TASK INSTRUCTIONS: Can you return the records below exactly as they stand, but only from the first line through the one with "U3 pin THR: RAMP -> none"?

[Edit tracking data]

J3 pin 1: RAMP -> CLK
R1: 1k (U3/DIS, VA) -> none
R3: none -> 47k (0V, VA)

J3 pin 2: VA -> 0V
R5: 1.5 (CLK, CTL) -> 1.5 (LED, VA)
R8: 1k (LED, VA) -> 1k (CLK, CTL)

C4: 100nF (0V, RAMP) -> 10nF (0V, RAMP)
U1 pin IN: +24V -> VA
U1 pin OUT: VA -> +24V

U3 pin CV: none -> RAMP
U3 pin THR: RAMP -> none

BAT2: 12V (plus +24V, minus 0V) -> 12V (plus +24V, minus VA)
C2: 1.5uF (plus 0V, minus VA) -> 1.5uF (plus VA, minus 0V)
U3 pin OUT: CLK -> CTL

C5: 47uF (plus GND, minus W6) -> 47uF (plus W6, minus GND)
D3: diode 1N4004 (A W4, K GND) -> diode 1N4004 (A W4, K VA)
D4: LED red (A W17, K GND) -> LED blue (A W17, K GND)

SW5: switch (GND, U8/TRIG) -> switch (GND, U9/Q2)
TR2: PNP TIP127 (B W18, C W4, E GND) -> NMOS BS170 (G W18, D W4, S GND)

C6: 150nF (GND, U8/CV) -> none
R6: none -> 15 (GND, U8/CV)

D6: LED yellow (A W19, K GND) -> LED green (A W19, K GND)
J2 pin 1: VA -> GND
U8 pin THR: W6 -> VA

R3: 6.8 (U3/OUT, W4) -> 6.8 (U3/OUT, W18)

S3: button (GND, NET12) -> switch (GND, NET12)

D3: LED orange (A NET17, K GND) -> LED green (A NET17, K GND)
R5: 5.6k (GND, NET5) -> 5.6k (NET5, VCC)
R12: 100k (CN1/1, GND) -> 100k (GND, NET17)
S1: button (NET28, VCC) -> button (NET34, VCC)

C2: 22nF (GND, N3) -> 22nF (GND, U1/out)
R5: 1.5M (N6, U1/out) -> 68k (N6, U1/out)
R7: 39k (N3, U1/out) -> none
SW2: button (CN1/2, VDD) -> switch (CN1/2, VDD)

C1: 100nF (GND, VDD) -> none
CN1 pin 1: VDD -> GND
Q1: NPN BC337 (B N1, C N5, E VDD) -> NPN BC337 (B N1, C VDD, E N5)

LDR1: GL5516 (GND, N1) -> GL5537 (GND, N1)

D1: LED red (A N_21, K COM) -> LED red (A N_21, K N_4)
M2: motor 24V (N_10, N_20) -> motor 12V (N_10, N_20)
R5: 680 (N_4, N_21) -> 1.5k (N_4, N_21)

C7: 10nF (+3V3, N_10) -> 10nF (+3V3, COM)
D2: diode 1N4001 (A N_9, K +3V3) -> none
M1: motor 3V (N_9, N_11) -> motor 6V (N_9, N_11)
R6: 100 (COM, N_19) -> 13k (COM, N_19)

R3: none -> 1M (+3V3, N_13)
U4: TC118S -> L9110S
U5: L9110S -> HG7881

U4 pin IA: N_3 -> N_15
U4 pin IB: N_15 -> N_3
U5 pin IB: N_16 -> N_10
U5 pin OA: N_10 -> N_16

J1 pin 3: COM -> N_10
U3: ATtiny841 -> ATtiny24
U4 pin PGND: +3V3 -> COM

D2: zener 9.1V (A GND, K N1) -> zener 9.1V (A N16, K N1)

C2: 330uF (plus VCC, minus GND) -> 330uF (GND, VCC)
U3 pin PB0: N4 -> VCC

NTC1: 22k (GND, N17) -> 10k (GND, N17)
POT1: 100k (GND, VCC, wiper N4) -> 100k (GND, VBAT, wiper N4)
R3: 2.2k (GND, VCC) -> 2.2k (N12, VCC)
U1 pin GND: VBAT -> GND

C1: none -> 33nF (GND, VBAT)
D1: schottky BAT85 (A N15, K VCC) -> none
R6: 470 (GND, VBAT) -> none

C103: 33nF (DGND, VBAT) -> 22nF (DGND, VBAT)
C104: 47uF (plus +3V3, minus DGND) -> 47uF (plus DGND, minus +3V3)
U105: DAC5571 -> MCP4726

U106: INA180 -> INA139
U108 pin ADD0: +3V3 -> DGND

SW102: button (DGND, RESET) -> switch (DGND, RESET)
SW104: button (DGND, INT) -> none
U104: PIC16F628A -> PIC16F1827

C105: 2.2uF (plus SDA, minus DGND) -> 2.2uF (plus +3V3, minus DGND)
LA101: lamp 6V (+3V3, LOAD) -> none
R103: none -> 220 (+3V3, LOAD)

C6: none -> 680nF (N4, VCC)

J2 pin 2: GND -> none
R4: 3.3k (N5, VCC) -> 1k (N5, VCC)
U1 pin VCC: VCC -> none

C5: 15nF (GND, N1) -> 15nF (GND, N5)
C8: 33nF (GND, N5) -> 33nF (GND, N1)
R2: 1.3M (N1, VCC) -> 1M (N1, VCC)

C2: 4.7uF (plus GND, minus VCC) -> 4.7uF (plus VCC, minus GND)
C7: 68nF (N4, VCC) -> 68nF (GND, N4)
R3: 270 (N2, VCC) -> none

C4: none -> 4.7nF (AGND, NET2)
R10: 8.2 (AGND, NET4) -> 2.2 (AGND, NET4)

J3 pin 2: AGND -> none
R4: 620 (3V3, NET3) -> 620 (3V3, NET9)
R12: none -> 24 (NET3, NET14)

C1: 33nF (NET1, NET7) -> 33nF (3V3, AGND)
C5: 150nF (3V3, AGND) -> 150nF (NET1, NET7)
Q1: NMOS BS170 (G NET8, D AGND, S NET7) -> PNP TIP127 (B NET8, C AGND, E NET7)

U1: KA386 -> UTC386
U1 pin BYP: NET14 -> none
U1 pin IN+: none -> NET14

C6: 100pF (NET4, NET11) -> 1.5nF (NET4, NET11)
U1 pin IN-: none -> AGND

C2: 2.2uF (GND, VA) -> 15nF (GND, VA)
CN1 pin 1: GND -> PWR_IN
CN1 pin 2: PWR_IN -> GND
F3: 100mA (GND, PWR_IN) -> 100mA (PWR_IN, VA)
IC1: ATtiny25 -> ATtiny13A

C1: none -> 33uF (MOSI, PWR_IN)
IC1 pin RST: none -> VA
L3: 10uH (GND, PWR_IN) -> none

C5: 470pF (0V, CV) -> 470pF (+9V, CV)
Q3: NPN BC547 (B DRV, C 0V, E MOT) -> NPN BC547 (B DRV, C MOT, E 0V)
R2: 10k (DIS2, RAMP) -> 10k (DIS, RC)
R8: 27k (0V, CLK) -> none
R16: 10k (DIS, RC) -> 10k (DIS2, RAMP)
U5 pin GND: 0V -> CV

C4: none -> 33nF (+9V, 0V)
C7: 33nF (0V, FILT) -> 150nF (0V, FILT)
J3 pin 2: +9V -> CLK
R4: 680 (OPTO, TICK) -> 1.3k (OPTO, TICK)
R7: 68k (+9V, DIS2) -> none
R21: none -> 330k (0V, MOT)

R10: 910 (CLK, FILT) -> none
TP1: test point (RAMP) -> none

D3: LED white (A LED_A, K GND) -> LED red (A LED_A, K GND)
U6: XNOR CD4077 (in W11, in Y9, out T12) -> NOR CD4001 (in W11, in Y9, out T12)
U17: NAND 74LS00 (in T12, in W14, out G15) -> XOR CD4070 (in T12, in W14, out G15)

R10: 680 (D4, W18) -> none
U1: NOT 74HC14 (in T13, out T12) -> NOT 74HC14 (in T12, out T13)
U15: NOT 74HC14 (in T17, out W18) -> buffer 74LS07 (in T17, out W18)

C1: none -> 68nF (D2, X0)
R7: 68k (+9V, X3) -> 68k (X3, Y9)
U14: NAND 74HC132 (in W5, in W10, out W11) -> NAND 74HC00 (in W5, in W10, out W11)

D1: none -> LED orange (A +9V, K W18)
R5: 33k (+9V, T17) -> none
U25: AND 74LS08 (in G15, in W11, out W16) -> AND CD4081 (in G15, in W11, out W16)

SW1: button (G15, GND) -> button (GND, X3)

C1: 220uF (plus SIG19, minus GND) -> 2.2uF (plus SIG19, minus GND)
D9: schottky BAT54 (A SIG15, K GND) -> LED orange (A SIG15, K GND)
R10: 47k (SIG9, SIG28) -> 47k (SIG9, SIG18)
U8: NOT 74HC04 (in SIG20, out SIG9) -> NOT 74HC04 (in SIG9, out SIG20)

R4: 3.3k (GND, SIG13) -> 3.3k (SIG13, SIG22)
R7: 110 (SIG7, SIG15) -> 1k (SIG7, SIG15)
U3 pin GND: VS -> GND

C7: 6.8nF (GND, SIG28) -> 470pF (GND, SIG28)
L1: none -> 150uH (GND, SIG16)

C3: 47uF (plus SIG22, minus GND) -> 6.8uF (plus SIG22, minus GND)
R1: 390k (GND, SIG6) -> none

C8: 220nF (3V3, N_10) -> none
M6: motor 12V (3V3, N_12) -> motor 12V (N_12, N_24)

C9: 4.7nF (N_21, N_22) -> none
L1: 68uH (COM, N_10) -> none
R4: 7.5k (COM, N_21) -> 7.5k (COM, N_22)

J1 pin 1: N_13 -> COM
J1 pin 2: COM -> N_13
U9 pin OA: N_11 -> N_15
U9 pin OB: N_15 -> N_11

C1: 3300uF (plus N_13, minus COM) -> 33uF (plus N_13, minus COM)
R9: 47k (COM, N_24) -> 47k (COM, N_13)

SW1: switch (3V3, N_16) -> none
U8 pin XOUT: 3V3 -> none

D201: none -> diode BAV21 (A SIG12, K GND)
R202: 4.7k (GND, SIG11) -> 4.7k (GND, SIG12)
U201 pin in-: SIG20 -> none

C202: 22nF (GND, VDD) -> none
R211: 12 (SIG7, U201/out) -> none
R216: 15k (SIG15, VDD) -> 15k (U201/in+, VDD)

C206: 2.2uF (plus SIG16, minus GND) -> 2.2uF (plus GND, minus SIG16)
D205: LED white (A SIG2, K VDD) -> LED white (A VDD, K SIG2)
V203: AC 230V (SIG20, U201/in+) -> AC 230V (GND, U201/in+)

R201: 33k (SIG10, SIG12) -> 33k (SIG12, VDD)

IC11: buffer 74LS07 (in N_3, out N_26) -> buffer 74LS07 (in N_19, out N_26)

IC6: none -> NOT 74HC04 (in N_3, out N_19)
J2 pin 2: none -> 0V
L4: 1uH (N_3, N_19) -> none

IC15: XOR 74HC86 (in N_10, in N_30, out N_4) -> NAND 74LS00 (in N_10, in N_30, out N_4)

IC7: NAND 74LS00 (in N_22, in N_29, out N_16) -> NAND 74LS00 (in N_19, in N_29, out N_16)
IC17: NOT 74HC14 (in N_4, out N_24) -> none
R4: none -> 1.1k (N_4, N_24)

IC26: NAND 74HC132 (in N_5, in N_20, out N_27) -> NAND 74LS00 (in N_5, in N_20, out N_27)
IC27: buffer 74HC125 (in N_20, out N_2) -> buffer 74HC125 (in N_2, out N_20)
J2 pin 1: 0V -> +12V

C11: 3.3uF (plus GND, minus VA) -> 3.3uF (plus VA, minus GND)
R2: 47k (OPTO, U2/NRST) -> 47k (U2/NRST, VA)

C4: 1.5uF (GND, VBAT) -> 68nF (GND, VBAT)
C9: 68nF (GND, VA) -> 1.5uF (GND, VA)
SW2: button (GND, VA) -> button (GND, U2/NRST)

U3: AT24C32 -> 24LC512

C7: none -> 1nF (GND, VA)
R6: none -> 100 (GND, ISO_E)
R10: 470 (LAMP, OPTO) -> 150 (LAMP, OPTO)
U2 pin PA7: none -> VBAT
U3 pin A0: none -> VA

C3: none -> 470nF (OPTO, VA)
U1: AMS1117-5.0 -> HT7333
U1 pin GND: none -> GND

REPLY:
J3 pin 1: RAMP -> CLK
R1: 1k (U3/DIS, VA) -> none
R3: none -> 47k (0V, VA)

J3 pin 2: VA -> 0V
R5: 1.5 (CLK, CTL) -> 1.5 (LED, VA)
R8: 1k (LED, VA) -> 1k (CLK, CTL)

C4: 100nF (0V, RAMP) -> 10nF (0V, RAMP)
U1 pin IN: +24V -> VA
U1 pin OUT: VA -> +24V

U3 pin CV: none -> RAMP
U3 pin THR: RAMP -> none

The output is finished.